● WHAT IS BEING ASKED: Only the lines running from the line with "R1: 560k (GND, N_9) -> 560k (N_9, N_12)" to the end of the listing below should be copied, exactly, without pictures.

● PROVIDED MATERIAL:
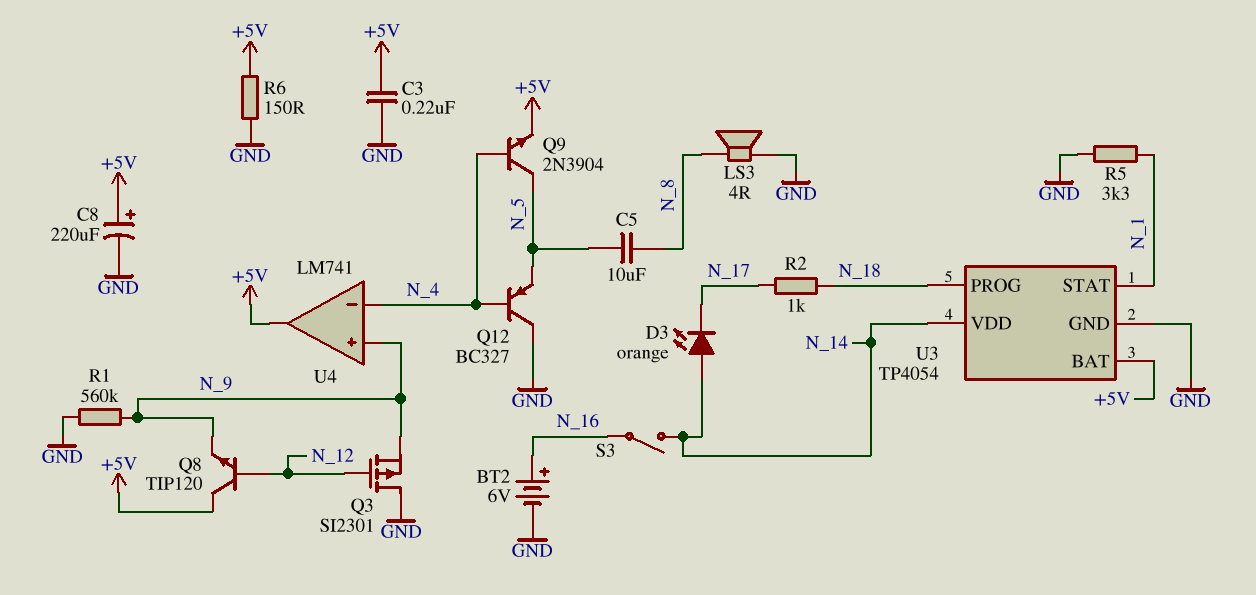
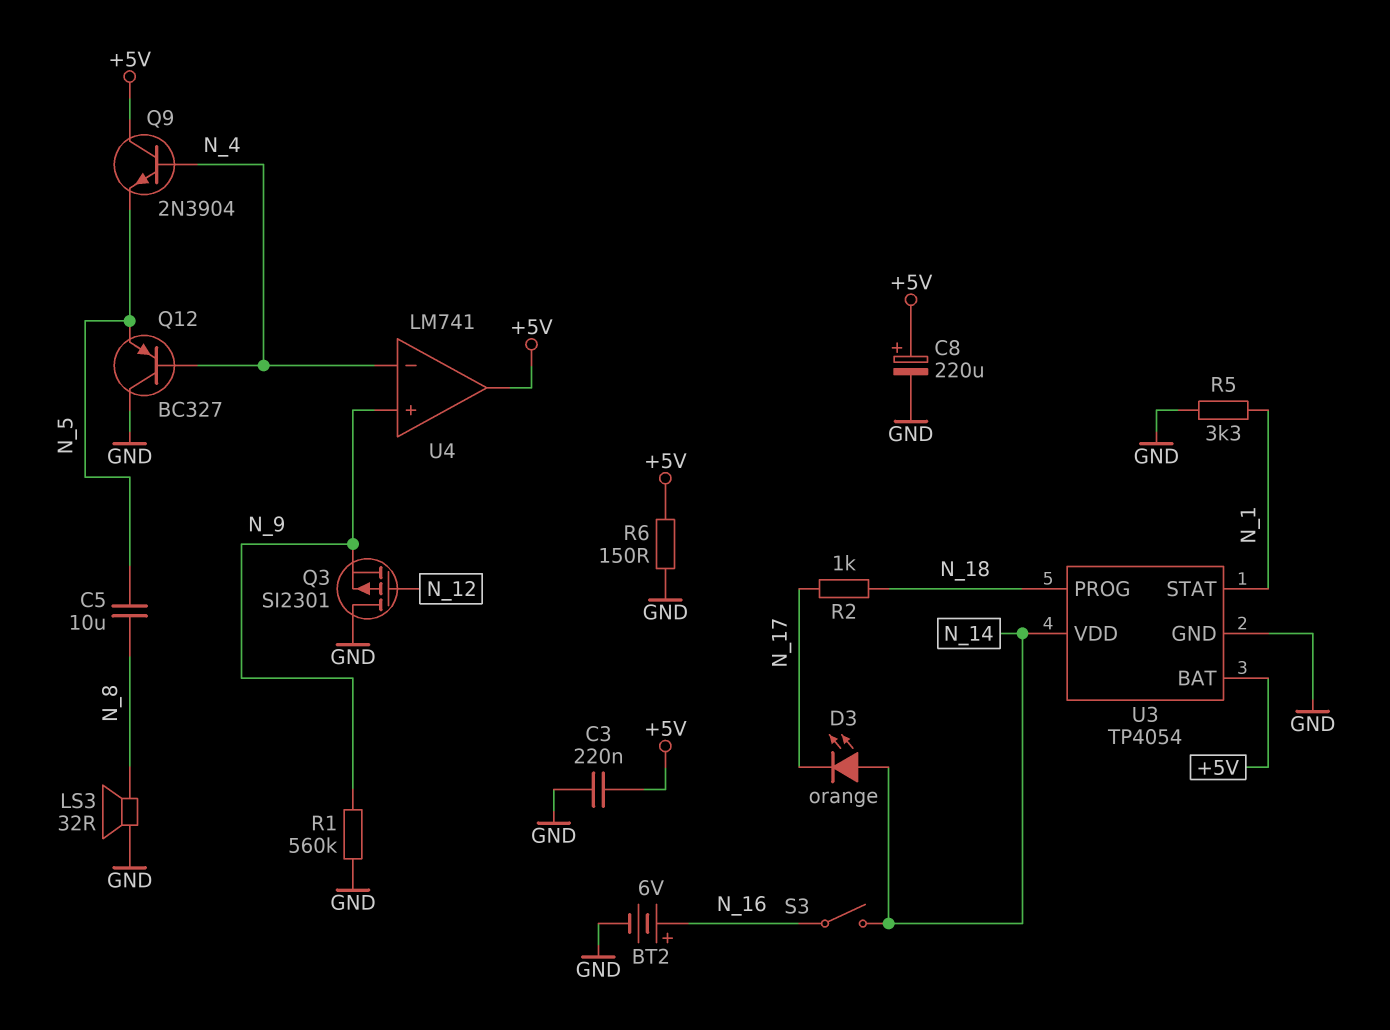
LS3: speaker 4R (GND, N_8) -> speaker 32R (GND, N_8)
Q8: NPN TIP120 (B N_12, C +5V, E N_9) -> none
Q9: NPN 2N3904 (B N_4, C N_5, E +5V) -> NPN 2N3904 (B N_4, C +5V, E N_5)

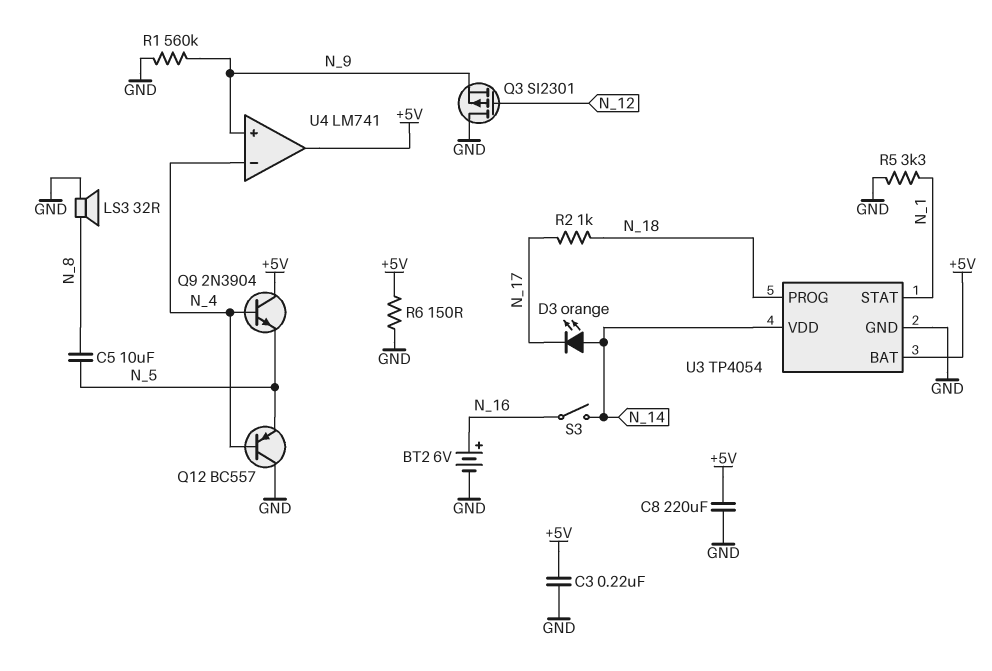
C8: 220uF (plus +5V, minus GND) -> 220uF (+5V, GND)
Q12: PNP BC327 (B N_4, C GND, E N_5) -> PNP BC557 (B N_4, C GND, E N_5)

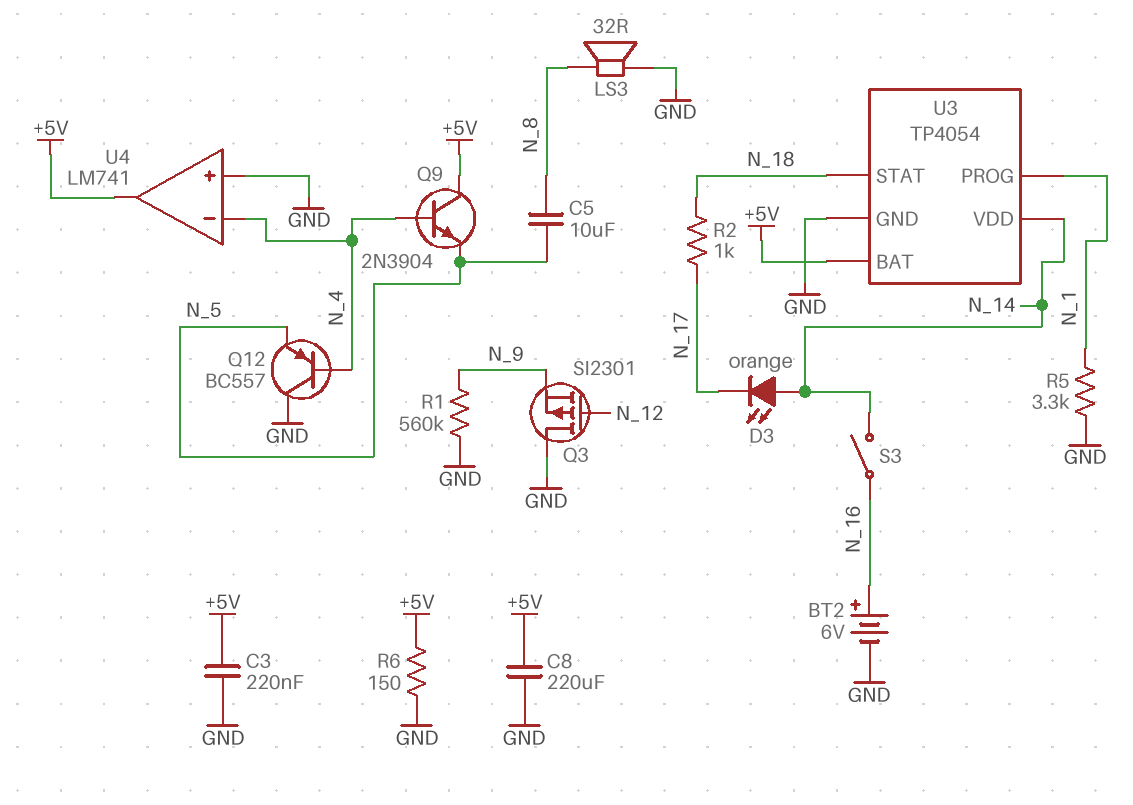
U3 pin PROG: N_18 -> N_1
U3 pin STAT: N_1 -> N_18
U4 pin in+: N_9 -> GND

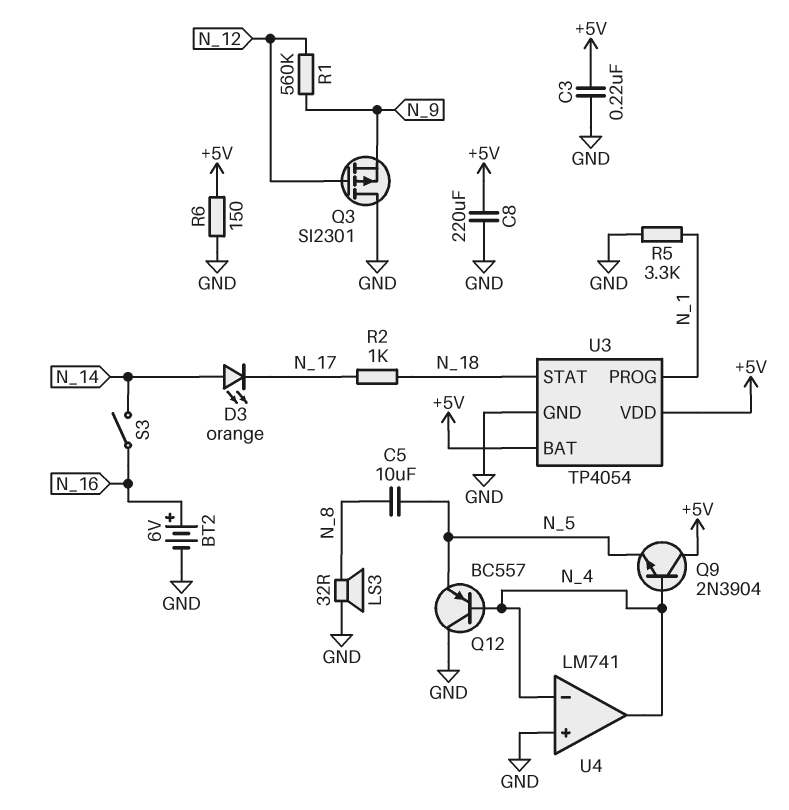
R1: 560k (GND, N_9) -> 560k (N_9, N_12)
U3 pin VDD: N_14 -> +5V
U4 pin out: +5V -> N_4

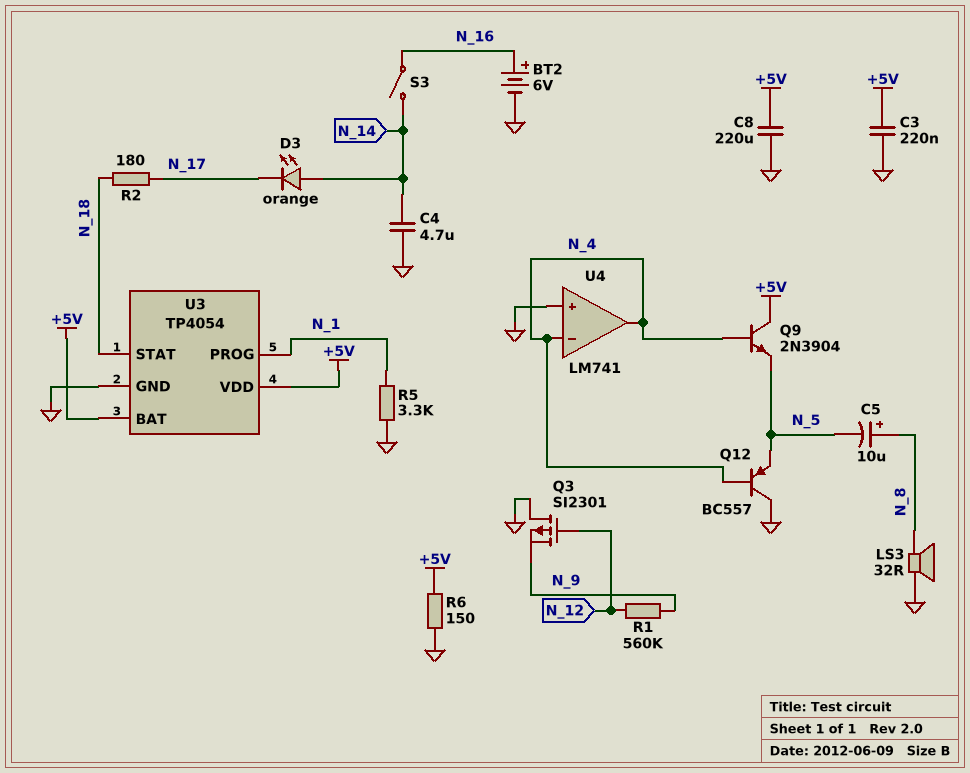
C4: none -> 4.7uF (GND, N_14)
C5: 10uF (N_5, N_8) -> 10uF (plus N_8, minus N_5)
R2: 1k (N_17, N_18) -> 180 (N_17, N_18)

● REPLY:
R1: 560k (GND, N_9) -> 560k (N_9, N_12)
U3 pin VDD: N_14 -> +5V
U4 pin out: +5V -> N_4

C4: none -> 4.7uF (GND, N_14)
C5: 10uF (N_5, N_8) -> 10uF (plus N_8, minus N_5)
R2: 1k (N_17, N_18) -> 180 (N_17, N_18)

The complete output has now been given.